* **Activity**: Repeat only the lines running from the beginning of the material through the line that contains "- gone: domino".
START Dataset extract
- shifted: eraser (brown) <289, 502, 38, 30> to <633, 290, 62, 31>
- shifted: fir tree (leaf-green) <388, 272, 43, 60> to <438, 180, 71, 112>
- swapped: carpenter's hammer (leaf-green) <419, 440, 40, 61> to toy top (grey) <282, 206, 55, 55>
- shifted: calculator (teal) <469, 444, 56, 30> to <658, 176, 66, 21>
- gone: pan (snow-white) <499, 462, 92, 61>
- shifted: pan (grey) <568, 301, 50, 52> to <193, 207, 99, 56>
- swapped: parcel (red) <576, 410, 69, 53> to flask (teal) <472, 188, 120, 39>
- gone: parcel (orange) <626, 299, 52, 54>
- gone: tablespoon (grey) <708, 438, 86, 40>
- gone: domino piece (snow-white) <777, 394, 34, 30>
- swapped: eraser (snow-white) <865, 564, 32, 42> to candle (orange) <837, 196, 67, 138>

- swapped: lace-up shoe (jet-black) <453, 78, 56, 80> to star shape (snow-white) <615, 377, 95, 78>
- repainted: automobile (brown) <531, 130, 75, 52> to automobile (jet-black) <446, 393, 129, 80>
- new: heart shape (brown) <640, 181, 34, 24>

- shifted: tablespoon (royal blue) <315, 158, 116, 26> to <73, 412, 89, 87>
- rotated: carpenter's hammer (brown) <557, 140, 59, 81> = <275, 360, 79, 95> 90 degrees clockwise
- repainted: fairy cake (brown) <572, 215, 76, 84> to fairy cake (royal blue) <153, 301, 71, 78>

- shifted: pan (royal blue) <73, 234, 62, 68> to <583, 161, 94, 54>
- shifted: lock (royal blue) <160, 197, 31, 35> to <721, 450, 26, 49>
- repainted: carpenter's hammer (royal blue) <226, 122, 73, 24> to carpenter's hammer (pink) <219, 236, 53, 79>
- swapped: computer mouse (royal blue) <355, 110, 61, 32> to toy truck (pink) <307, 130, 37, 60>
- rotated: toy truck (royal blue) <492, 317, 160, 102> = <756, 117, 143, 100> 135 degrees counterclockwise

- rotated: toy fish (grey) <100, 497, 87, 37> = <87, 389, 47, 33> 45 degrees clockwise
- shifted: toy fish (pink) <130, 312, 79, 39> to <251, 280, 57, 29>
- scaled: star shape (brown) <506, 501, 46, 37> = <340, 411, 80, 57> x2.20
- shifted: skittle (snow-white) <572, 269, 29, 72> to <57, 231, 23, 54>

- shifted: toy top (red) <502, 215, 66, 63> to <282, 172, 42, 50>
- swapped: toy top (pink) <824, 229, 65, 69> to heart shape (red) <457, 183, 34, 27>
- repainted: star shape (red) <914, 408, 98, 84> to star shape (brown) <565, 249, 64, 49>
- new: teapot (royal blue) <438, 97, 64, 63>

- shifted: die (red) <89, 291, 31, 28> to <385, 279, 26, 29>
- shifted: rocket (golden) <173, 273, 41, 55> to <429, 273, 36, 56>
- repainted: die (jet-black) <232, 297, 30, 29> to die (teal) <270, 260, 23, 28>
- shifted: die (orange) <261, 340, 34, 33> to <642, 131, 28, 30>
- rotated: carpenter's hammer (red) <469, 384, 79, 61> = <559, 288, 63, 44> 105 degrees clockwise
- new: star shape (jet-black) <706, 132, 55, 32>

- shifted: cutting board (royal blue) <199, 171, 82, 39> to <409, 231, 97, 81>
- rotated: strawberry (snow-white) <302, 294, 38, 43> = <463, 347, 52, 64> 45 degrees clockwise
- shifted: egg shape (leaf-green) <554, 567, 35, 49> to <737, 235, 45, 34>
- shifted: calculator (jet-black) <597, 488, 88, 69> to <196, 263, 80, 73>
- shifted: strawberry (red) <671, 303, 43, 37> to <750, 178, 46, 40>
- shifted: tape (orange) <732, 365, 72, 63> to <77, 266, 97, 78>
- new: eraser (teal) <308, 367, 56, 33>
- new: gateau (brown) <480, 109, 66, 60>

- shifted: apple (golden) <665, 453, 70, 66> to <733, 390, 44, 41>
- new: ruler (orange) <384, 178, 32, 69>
END Dataset extract
* **Completed task**:
- shifted: eraser (brown) <289, 502, 38, 30> to <633, 290, 62, 31>
- shifted: fir tree (leaf-green) <388, 272, 43, 60> to <438, 180, 71, 112>
- swapped: carpenter's hammer (leaf-green) <419, 440, 40, 61> to toy top (grey) <282, 206, 55, 55>
- shifted: calculator (teal) <469, 444, 56, 30> to <658, 176, 66, 21>
- gone: pan (snow-white) <499, 462, 92, 61>
- shifted: pan (grey) <568, 301, 50, 52> to <193, 207, 99, 56>
- swapped: parcel (red) <576, 410, 69, 53> to flask (teal) <472, 188, 120, 39>
- gone: parcel (orange) <626, 299, 52, 54>
- gone: tablespoon (grey) <708, 438, 86, 40>
- gone: domino piece (snow-white) <777, 394, 34, 30>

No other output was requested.